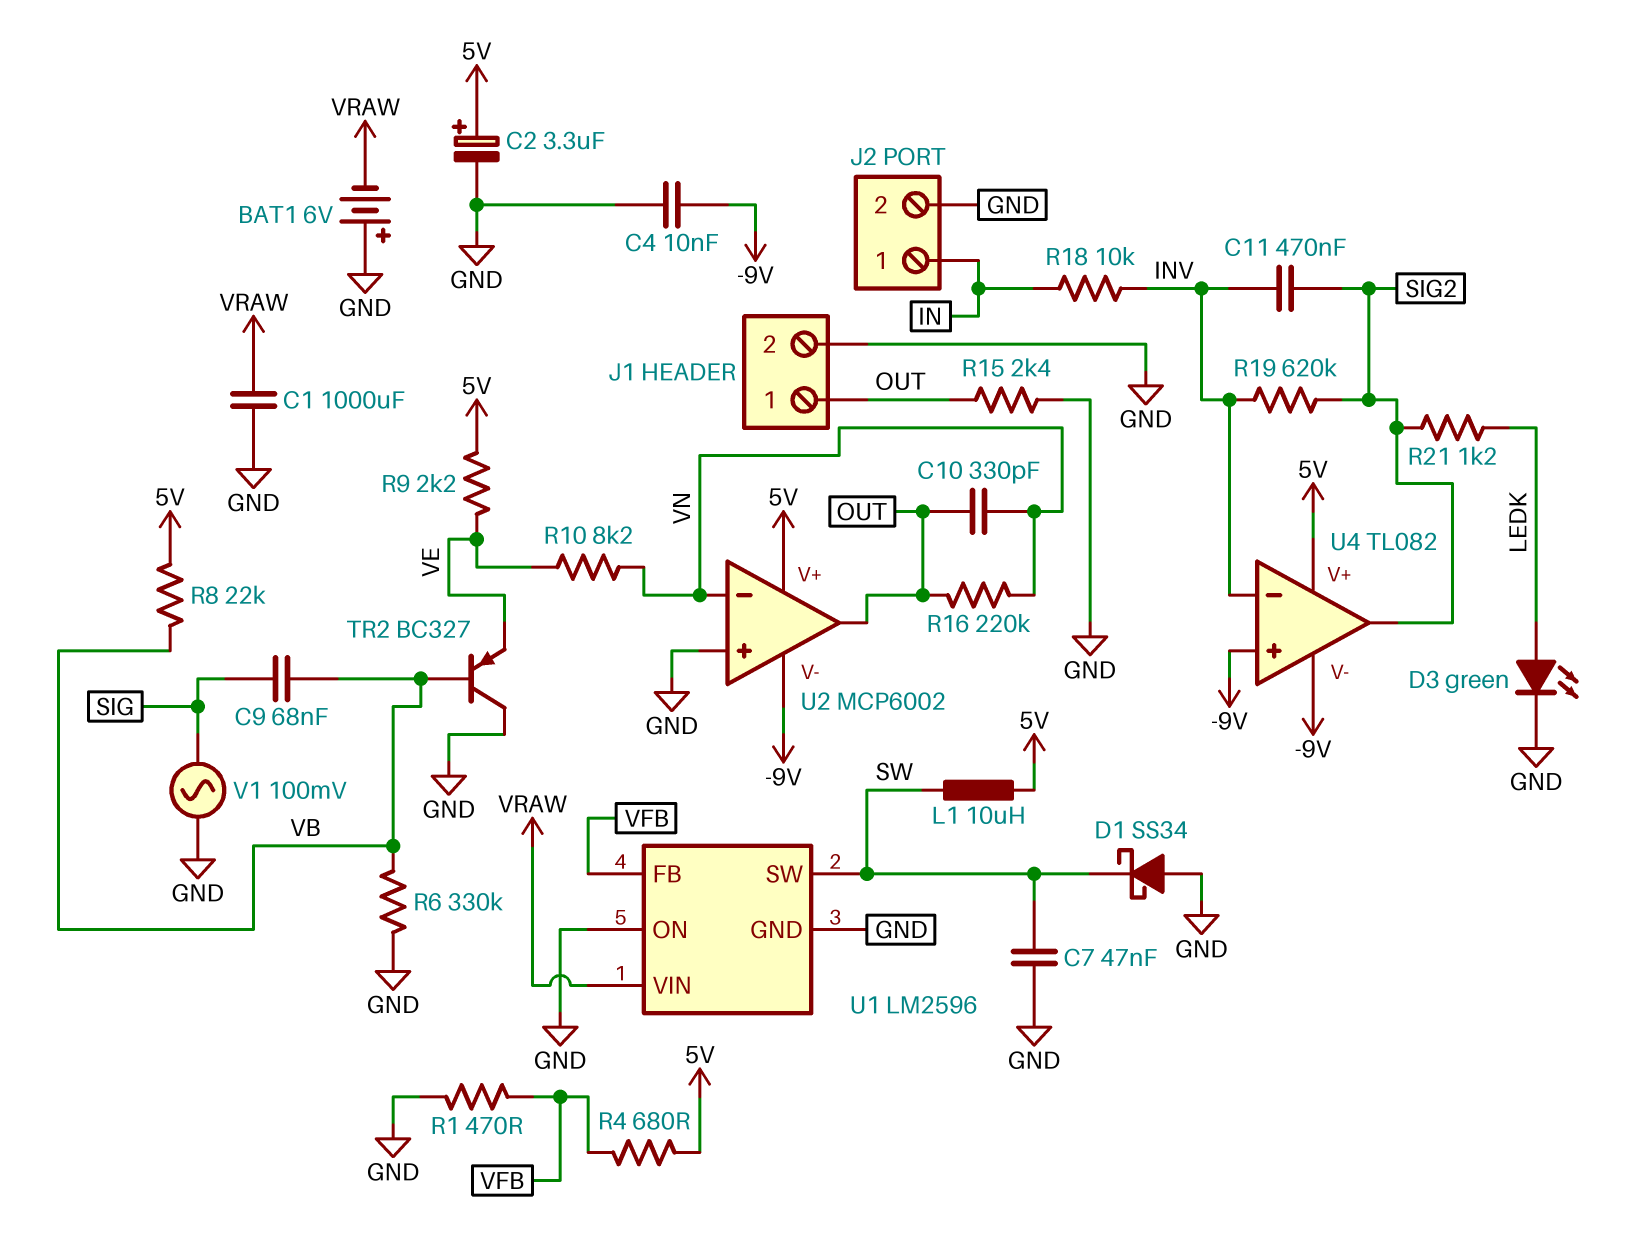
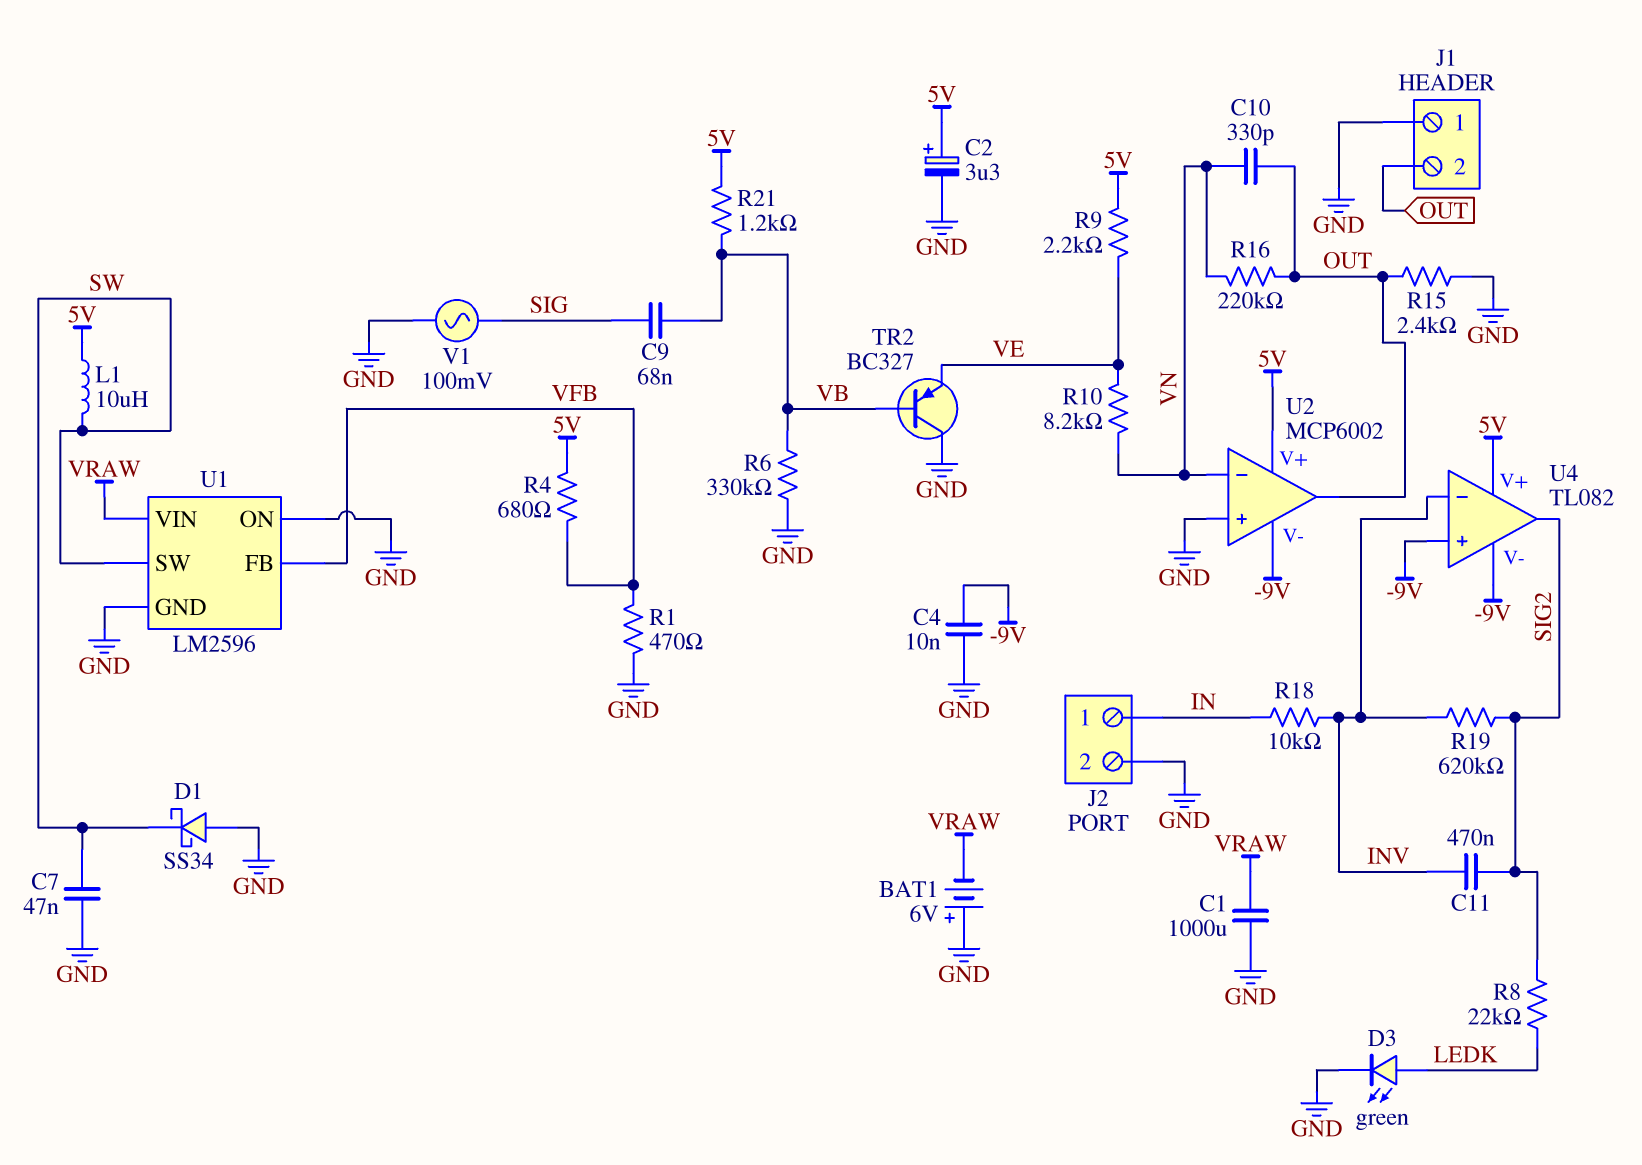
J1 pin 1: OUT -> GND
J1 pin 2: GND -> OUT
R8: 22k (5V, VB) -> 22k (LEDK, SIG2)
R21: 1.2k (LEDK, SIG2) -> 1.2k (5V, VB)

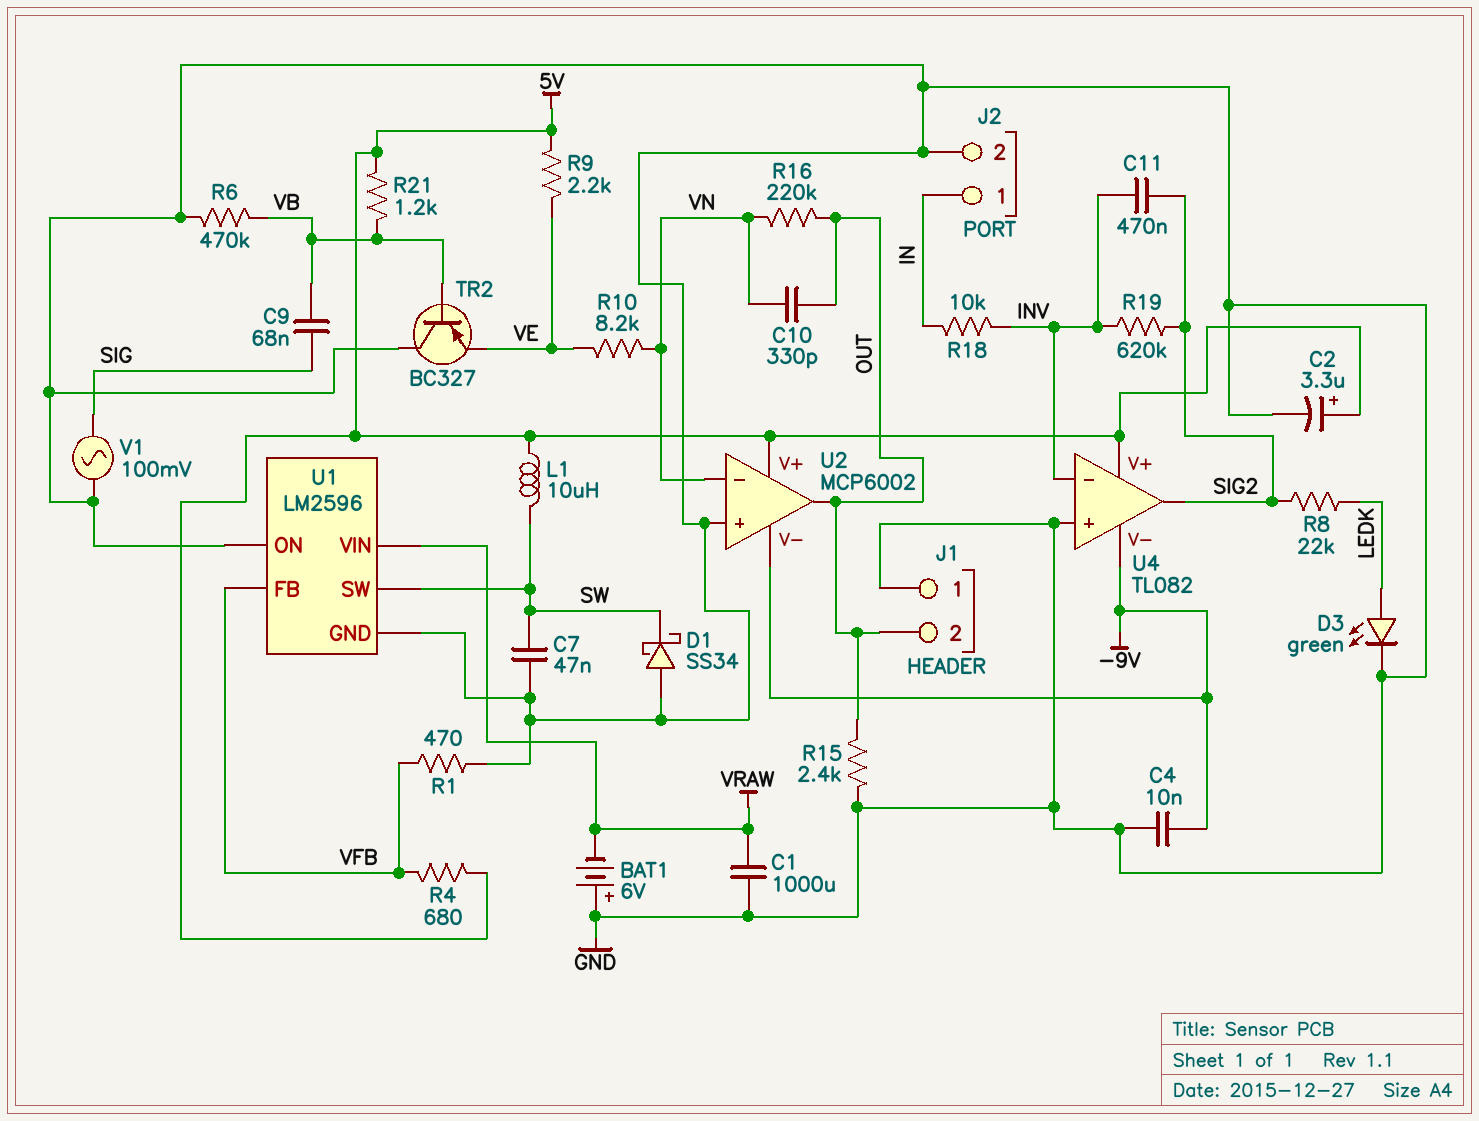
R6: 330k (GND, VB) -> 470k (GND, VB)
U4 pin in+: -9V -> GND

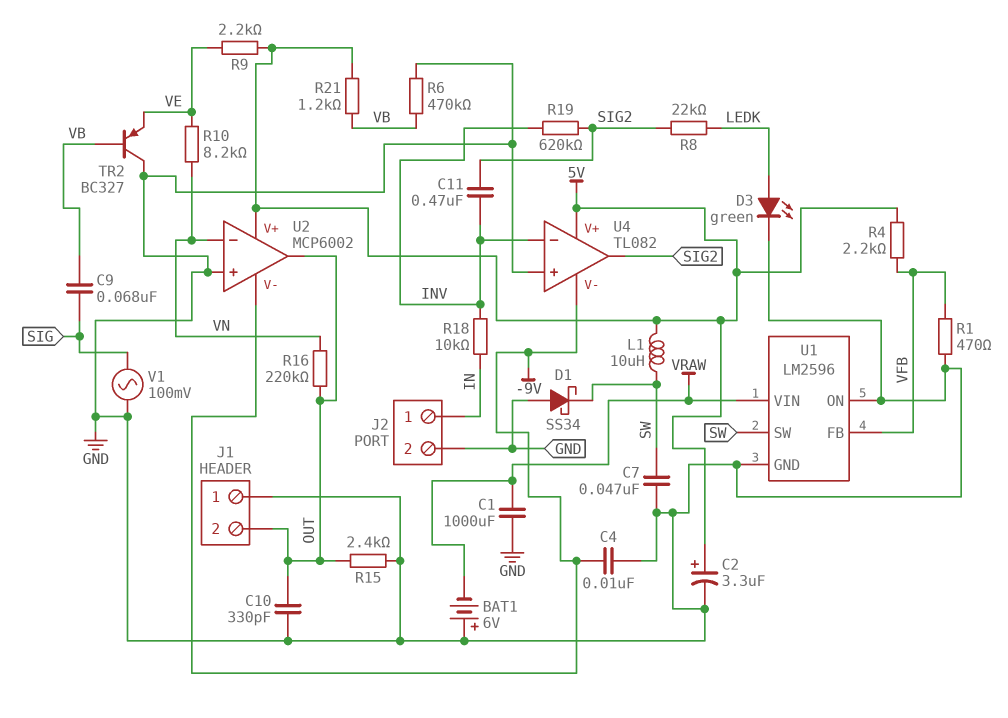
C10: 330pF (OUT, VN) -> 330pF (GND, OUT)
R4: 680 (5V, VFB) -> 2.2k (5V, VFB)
-*-
◆ Task objective
Here the job is to retype exactly the lines that start at the one containing "R8: 22k (5V, VB) -> 22k (LEDK, SIG2)" and run through the end of the records above, leaving out pictures.

◆ Solution for this problem
R8: 22k (5V, VB) -> 22k (LEDK, SIG2)
R21: 1.2k (LEDK, SIG2) -> 1.2k (5V, VB)

R6: 330k (GND, VB) -> 470k (GND, VB)
U4 pin in+: -9V -> GND

C10: 330pF (OUT, VN) -> 330pF (GND, OUT)
R4: 680 (5V, VFB) -> 2.2k (5V, VFB)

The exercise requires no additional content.